**Scene difference descriptions:**
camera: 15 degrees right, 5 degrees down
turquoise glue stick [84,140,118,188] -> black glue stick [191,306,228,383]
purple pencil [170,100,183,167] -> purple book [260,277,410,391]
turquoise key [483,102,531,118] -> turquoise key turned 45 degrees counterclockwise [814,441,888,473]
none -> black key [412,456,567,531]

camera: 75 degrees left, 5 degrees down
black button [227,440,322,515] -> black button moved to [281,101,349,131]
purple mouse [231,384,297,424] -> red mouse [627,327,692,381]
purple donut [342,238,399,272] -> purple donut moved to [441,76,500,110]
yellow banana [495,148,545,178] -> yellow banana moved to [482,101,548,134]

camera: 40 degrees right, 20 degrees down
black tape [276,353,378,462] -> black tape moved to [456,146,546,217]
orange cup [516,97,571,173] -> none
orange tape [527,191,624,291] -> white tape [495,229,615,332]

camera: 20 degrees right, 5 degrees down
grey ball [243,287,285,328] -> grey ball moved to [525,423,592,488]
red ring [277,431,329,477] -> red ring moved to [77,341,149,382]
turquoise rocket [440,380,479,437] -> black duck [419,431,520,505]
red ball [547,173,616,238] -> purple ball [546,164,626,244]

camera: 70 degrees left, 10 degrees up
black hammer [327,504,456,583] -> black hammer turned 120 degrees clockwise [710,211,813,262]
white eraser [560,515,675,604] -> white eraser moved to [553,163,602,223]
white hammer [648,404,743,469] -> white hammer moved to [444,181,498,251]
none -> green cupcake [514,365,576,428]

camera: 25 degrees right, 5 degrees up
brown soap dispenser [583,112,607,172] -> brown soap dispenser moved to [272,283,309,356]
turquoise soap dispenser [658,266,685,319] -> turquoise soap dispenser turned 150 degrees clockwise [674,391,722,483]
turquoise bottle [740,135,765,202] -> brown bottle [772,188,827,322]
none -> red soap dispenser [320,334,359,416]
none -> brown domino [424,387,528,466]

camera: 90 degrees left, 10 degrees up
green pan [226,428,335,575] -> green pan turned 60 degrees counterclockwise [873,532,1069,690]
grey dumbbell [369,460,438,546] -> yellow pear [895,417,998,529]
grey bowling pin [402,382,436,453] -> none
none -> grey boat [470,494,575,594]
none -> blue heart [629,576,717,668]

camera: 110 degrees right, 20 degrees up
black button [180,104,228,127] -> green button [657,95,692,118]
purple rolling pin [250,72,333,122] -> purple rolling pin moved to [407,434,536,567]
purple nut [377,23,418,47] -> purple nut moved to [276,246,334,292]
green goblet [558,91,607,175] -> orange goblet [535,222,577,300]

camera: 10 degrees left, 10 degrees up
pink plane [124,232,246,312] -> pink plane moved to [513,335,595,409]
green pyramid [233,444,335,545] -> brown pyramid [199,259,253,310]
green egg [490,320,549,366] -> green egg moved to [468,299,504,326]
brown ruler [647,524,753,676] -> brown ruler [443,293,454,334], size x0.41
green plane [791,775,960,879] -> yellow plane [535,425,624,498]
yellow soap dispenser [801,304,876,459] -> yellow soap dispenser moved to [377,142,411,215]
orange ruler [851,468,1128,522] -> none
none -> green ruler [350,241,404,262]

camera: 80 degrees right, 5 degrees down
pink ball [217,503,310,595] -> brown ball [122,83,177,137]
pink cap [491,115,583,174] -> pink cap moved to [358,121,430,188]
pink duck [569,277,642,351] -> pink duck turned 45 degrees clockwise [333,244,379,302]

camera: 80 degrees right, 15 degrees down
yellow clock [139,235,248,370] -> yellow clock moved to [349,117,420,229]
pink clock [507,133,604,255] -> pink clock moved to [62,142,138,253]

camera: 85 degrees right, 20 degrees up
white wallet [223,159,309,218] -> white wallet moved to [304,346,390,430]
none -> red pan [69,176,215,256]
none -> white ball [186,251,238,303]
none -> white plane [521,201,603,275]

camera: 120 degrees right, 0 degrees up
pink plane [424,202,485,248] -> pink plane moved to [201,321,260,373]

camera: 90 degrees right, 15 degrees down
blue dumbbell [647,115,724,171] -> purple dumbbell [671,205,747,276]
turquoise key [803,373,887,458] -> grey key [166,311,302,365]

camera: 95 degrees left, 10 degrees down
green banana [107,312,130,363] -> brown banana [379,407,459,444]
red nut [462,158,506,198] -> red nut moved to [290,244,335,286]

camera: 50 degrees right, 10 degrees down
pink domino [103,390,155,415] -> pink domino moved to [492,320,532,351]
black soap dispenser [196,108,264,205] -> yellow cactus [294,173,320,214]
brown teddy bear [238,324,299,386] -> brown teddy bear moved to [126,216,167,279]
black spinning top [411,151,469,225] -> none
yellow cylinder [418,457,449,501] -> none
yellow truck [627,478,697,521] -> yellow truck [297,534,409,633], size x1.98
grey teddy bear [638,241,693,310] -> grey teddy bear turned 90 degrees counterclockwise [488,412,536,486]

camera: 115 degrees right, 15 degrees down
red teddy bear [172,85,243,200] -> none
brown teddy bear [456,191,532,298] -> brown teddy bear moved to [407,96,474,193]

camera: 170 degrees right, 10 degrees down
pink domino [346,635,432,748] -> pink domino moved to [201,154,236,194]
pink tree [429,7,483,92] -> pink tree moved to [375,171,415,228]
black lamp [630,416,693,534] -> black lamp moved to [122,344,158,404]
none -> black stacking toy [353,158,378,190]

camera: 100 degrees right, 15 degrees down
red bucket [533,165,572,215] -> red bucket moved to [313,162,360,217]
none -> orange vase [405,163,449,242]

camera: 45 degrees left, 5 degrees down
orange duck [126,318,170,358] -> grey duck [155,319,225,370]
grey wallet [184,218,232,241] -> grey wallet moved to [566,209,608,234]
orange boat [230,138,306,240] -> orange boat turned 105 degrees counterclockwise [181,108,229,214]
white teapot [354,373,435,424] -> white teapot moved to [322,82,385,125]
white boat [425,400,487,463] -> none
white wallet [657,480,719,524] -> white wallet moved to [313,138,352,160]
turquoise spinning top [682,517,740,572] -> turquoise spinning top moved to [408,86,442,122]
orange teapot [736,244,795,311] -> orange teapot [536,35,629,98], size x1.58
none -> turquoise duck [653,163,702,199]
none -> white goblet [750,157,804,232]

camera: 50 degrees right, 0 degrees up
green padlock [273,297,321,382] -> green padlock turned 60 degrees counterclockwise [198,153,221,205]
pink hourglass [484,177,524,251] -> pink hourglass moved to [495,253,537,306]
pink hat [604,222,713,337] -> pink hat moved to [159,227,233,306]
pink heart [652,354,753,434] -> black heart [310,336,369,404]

**TO-DO ITEM:** The records shown above should be given again word for word.

**EXERCISE ANSWER:**
camera: 15 degrees right, 5 degrees down
turquoise glue stick [84,140,118,188] -> black glue stick [191,306,228,383]
purple pencil [170,100,183,167] -> purple book [260,277,410,391]
turquoise key [483,102,531,118] -> turquoise key turned 45 degrees counterclockwise [814,441,888,473]
none -> black key [412,456,567,531]

camera: 75 degrees left, 5 degrees down
black button [227,440,322,515] -> black button moved to [281,101,349,131]
purple mouse [231,384,297,424] -> red mouse [627,327,692,381]
purple donut [342,238,399,272] -> purple donut moved to [441,76,500,110]
yellow banana [495,148,545,178] -> yellow banana moved to [482,101,548,134]

camera: 40 degrees right, 20 degrees down
black tape [276,353,378,462] -> black tape moved to [456,146,546,217]
orange cup [516,97,571,173] -> none
orange tape [527,191,624,291] -> white tape [495,229,615,332]

camera: 20 degrees right, 5 degrees down
grey ball [243,287,285,328] -> grey ball moved to [525,423,592,488]
red ring [277,431,329,477] -> red ring moved to [77,341,149,382]
turquoise rocket [440,380,479,437] -> black duck [419,431,520,505]
red ball [547,173,616,238] -> purple ball [546,164,626,244]

camera: 70 degrees left, 10 degrees up
black hammer [327,504,456,583] -> black hammer turned 120 degrees clockwise [710,211,813,262]
white eraser [560,515,675,604] -> white eraser moved to [553,163,602,223]
white hammer [648,404,743,469] -> white hammer moved to [444,181,498,251]
none -> green cupcake [514,365,576,428]

camera: 25 degrees right, 5 degrees up
brown soap dispenser [583,112,607,172] -> brown soap dispenser moved to [272,283,309,356]
turquoise soap dispenser [658,266,685,319] -> turquoise soap dispenser turned 150 degrees clockwise [674,391,722,483]
turquoise bottle [740,135,765,202] -> brown bottle [772,188,827,322]
none -> red soap dispenser [320,334,359,416]
none -> brown domino [424,387,528,466]

camera: 90 degrees left, 10 degrees up
green pan [226,428,335,575] -> green pan turned 60 degrees counterclockwise [873,532,1069,690]
grey dumbbell [369,460,438,546] -> yellow pear [895,417,998,529]
grey bowling pin [402,382,436,453] -> none
none -> grey boat [470,494,575,594]
none -> blue heart [629,576,717,668]

camera: 110 degrees right, 20 degrees up
black button [180,104,228,127] -> green button [657,95,692,118]
purple rolling pin [250,72,333,122] -> purple rolling pin moved to [407,434,536,567]
purple nut [377,23,418,47] -> purple nut moved to [276,246,334,292]
green goblet [558,91,607,175] -> orange goblet [535,222,577,300]

camera: 10 degrees left, 10 degrees up
pink plane [124,232,246,312] -> pink plane moved to [513,335,595,409]
green pyramid [233,444,335,545] -> brown pyramid [199,259,253,310]
green egg [490,320,549,366] -> green egg moved to [468,299,504,326]
brown ruler [647,524,753,676] -> brown ruler [443,293,454,334], size x0.41
green plane [791,775,960,879] -> yellow plane [535,425,624,498]
yellow soap dispenser [801,304,876,459] -> yellow soap dispenser moved to [377,142,411,215]
orange ruler [851,468,1128,522] -> none
none -> green ruler [350,241,404,262]

camera: 80 degrees right, 5 degrees down
pink ball [217,503,310,595] -> brown ball [122,83,177,137]
pink cap [491,115,583,174] -> pink cap moved to [358,121,430,188]
pink duck [569,277,642,351] -> pink duck turned 45 degrees clockwise [333,244,379,302]

camera: 80 degrees right, 15 degrees down
yellow clock [139,235,248,370] -> yellow clock moved to [349,117,420,229]
pink clock [507,133,604,255] -> pink clock moved to [62,142,138,253]

camera: 85 degrees right, 20 degrees up
white wallet [223,159,309,218] -> white wallet moved to [304,346,390,430]
none -> red pan [69,176,215,256]
none -> white ball [186,251,238,303]
none -> white plane [521,201,603,275]

camera: 120 degrees right, 0 degrees up
pink plane [424,202,485,248] -> pink plane moved to [201,321,260,373]

camera: 90 degrees right, 15 degrees down
blue dumbbell [647,115,724,171] -> purple dumbbell [671,205,747,276]
turquoise key [803,373,887,458] -> grey key [166,311,302,365]

camera: 95 degrees left, 10 degrees down
green banana [107,312,130,363] -> brown banana [379,407,459,444]
red nut [462,158,506,198] -> red nut moved to [290,244,335,286]

camera: 50 degrees right, 10 degrees down
pink domino [103,390,155,415] -> pink domino moved to [492,320,532,351]
black soap dispenser [196,108,264,205] -> yellow cactus [294,173,320,214]
brown teddy bear [238,324,299,386] -> brown teddy bear moved to [126,216,167,279]
black spinning top [411,151,469,225] -> none
yellow cylinder [418,457,449,501] -> none
yellow truck [627,478,697,521] -> yellow truck [297,534,409,633], size x1.98
grey teddy bear [638,241,693,310] -> grey teddy bear turned 90 degrees counterclockwise [488,412,536,486]

camera: 115 degrees right, 15 degrees down
red teddy bear [172,85,243,200] -> none
brown teddy bear [456,191,532,298] -> brown teddy bear moved to [407,96,474,193]

camera: 170 degrees right, 10 degrees down
pink domino [346,635,432,748] -> pink domino moved to [201,154,236,194]
pink tree [429,7,483,92] -> pink tree moved to [375,171,415,228]
black lamp [630,416,693,534] -> black lamp moved to [122,344,158,404]
none -> black stacking toy [353,158,378,190]

camera: 100 degrees right, 15 degrees down
red bucket [533,165,572,215] -> red bucket moved to [313,162,360,217]
none -> orange vase [405,163,449,242]

camera: 45 degrees left, 5 degrees down
orange duck [126,318,170,358] -> grey duck [155,319,225,370]
grey wallet [184,218,232,241] -> grey wallet moved to [566,209,608,234]
orange boat [230,138,306,240] -> orange boat turned 105 degrees counterclockwise [181,108,229,214]
white teapot [354,373,435,424] -> white teapot moved to [322,82,385,125]
white boat [425,400,487,463] -> none
white wallet [657,480,719,524] -> white wallet moved to [313,138,352,160]
turquoise spinning top [682,517,740,572] -> turquoise spinning top moved to [408,86,442,122]
orange teapot [736,244,795,311] -> orange teapot [536,35,629,98], size x1.58
none -> turquoise duck [653,163,702,199]
none -> white goblet [750,157,804,232]

camera: 50 degrees right, 0 degrees up
green padlock [273,297,321,382] -> green padlock turned 60 degrees counterclockwise [198,153,221,205]
pink hourglass [484,177,524,251] -> pink hourglass moved to [495,253,537,306]
pink hat [604,222,713,337] -> pink hat moved to [159,227,233,306]
pink heart [652,354,753,434] -> black heart [310,336,369,404]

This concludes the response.